(Data records begins)

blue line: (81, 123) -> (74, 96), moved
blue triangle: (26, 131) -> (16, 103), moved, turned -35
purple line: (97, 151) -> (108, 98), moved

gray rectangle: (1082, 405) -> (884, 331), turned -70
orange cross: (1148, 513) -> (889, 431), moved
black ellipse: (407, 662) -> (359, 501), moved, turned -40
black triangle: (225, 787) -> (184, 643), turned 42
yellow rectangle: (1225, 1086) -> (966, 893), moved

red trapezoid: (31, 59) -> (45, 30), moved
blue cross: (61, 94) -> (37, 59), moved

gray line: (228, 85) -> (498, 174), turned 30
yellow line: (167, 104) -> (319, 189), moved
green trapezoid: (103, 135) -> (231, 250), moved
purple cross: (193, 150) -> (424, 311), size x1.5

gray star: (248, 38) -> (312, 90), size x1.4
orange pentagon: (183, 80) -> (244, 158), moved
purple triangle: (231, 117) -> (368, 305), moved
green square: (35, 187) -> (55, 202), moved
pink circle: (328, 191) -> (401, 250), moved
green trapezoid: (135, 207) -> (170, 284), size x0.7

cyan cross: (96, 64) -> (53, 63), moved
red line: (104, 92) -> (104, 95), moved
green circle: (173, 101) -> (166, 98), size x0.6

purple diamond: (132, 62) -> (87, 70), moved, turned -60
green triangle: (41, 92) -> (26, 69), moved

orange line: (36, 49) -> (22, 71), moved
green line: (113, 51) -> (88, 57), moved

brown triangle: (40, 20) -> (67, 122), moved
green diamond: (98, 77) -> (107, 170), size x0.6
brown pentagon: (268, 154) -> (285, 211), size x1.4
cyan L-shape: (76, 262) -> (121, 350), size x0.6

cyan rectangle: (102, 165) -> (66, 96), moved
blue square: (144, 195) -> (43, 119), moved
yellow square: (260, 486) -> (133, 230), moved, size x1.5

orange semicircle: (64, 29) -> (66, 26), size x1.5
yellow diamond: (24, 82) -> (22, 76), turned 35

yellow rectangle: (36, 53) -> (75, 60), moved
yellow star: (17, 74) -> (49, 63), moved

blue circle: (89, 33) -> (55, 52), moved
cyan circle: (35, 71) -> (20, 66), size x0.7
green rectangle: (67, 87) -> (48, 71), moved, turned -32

(Data records ends)

# How to complete this task
Write out the data exactly as it stands.

# Solution for this exercise
blue line: (81, 123) -> (74, 96), moved
blue triangle: (26, 131) -> (16, 103), moved, turned -35
purple line: (97, 151) -> (108, 98), moved

gray rectangle: (1082, 405) -> (884, 331), turned -70
orange cross: (1148, 513) -> (889, 431), moved
black ellipse: (407, 662) -> (359, 501), moved, turned -40
black triangle: (225, 787) -> (184, 643), turned 42
yellow rectangle: (1225, 1086) -> (966, 893), moved

red trapezoid: (31, 59) -> (45, 30), moved
blue cross: (61, 94) -> (37, 59), moved

gray line: (228, 85) -> (498, 174), turned 30
yellow line: (167, 104) -> (319, 189), moved
green trapezoid: (103, 135) -> (231, 250), moved
purple cross: (193, 150) -> (424, 311), size x1.5

gray star: (248, 38) -> (312, 90), size x1.4
orange pentagon: (183, 80) -> (244, 158), moved
purple triangle: (231, 117) -> (368, 305), moved
green square: (35, 187) -> (55, 202), moved
pink circle: (328, 191) -> (401, 250), moved
green trapezoid: (135, 207) -> (170, 284), size x0.7

cyan cross: (96, 64) -> (53, 63), moved
red line: (104, 92) -> (104, 95), moved
green circle: (173, 101) -> (166, 98), size x0.6

purple diamond: (132, 62) -> (87, 70), moved, turned -60
green triangle: (41, 92) -> (26, 69), moved

orange line: (36, 49) -> (22, 71), moved
green line: (113, 51) -> (88, 57), moved

brown triangle: (40, 20) -> (67, 122), moved
green diamond: (98, 77) -> (107, 170), size x0.6
brown pentagon: (268, 154) -> (285, 211), size x1.4
cyan L-shape: (76, 262) -> (121, 350), size x0.6

cyan rectangle: (102, 165) -> (66, 96), moved
blue square: (144, 195) -> (43, 119), moved
yellow square: (260, 486) -> (133, 230), moved, size x1.5

orange semicircle: (64, 29) -> (66, 26), size x1.5
yellow diamond: (24, 82) -> (22, 76), turned 35

yellow rectangle: (36, 53) -> (75, 60), moved
yellow star: (17, 74) -> (49, 63), moved

blue circle: (89, 33) -> (55, 52), moved
cyan circle: (35, 71) -> (20, 66), size x0.7
green rectangle: (67, 87) -> (48, 71), moved, turned -32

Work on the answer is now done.